EXERCISE REQUIREMENTS → Repeat the data that follows exactly, starting at the line with "camera: 140 degrees right, 5 degrees up" and ending at the line with "black padlock [391,50,413,91] -> none", and leave out every picture.

Spatial reasoning data →
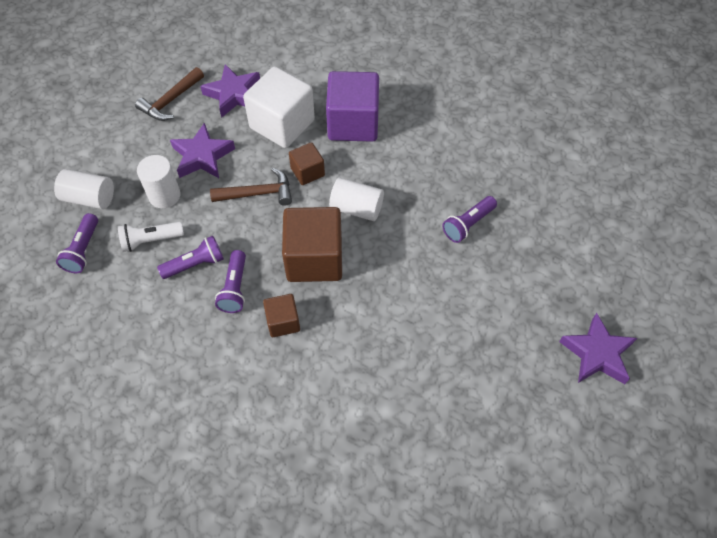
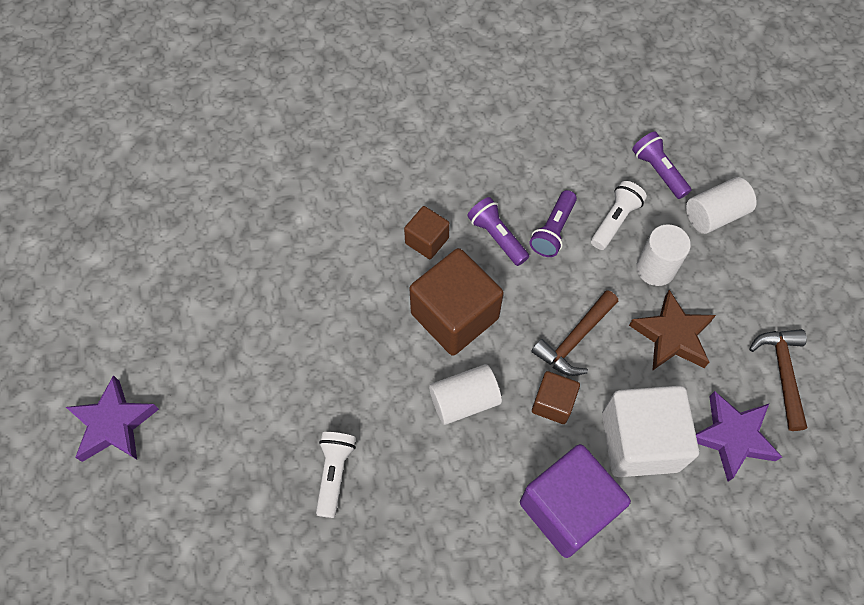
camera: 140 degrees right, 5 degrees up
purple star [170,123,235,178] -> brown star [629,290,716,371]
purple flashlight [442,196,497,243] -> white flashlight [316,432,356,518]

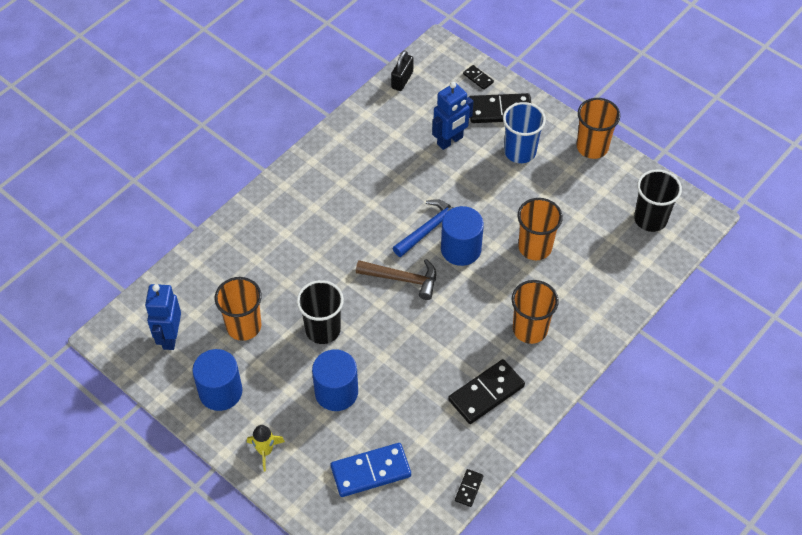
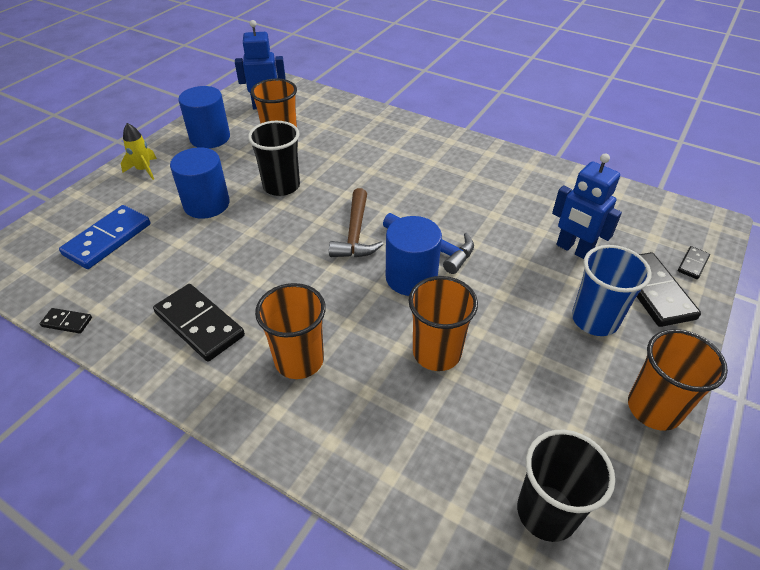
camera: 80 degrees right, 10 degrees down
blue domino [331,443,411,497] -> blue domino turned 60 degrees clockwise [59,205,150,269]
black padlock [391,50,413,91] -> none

==

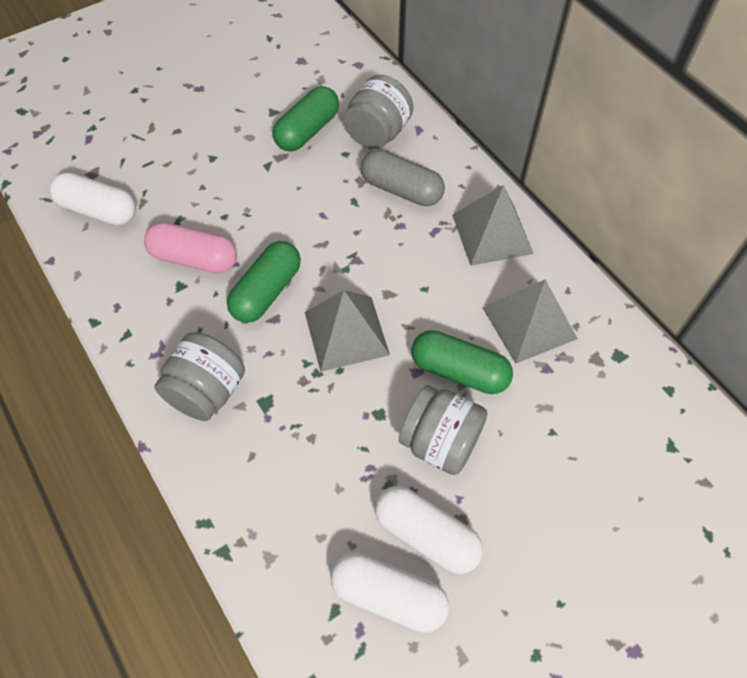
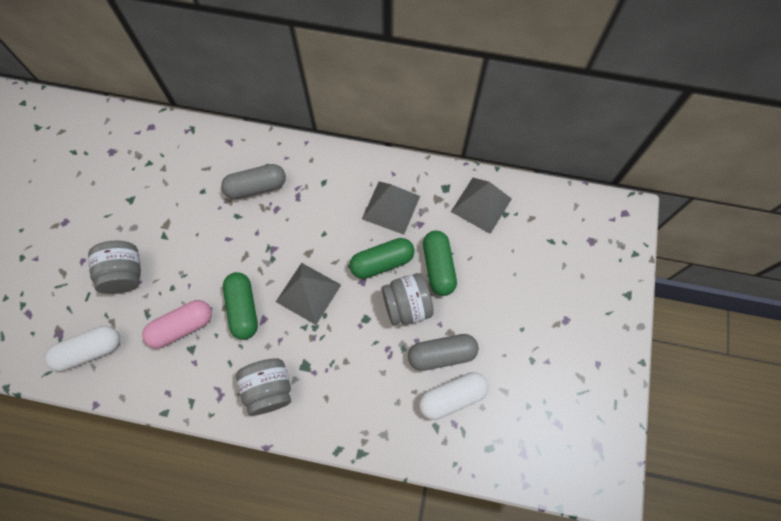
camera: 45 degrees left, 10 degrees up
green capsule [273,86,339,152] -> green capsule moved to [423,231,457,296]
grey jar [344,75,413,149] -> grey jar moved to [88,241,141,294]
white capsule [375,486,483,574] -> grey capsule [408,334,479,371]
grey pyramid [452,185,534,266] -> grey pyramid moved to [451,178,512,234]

SOLUTION TO THIS PROBLEM →
camera: 140 degrees right, 5 degrees up
purple star [170,123,235,178] -> brown star [629,290,716,371]
purple flashlight [442,196,497,243] -> white flashlight [316,432,356,518]

camera: 80 degrees right, 10 degrees down
blue domino [331,443,411,497] -> blue domino turned 60 degrees clockwise [59,205,150,269]
black padlock [391,50,413,91] -> none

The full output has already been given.